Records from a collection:
● ● ● ● ●
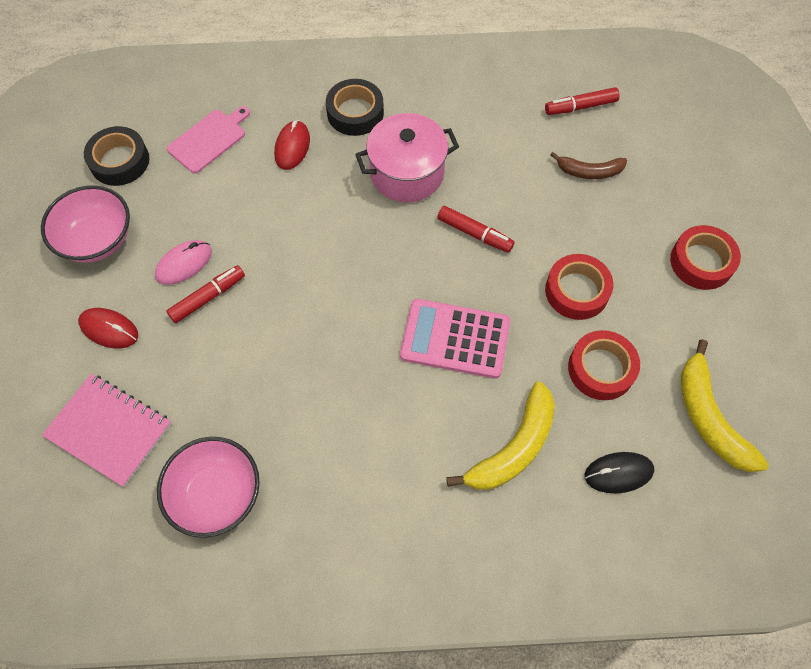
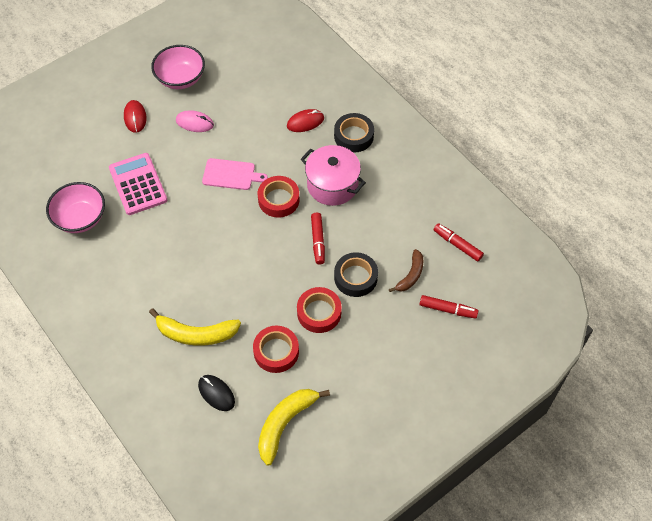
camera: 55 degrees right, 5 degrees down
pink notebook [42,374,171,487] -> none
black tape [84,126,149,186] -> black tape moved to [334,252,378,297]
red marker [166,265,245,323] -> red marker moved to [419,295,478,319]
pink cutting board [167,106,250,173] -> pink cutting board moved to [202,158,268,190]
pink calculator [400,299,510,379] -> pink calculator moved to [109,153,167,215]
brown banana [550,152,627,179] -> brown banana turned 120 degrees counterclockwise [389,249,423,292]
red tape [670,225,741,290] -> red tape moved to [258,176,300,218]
● ● ● ● ●
* _INSTRUCTIONS TO FOLLOW_
Produce a verbatim copy of all records, minus pictures.

* _RESULT_
camera: 55 degrees right, 5 degrees down
pink notebook [42,374,171,487] -> none
black tape [84,126,149,186] -> black tape moved to [334,252,378,297]
red marker [166,265,245,323] -> red marker moved to [419,295,478,319]
pink cutting board [167,106,250,173] -> pink cutting board moved to [202,158,268,190]
pink calculator [400,299,510,379] -> pink calculator moved to [109,153,167,215]
brown banana [550,152,627,179] -> brown banana turned 120 degrees counterclockwise [389,249,423,292]
red tape [670,225,741,290] -> red tape moved to [258,176,300,218]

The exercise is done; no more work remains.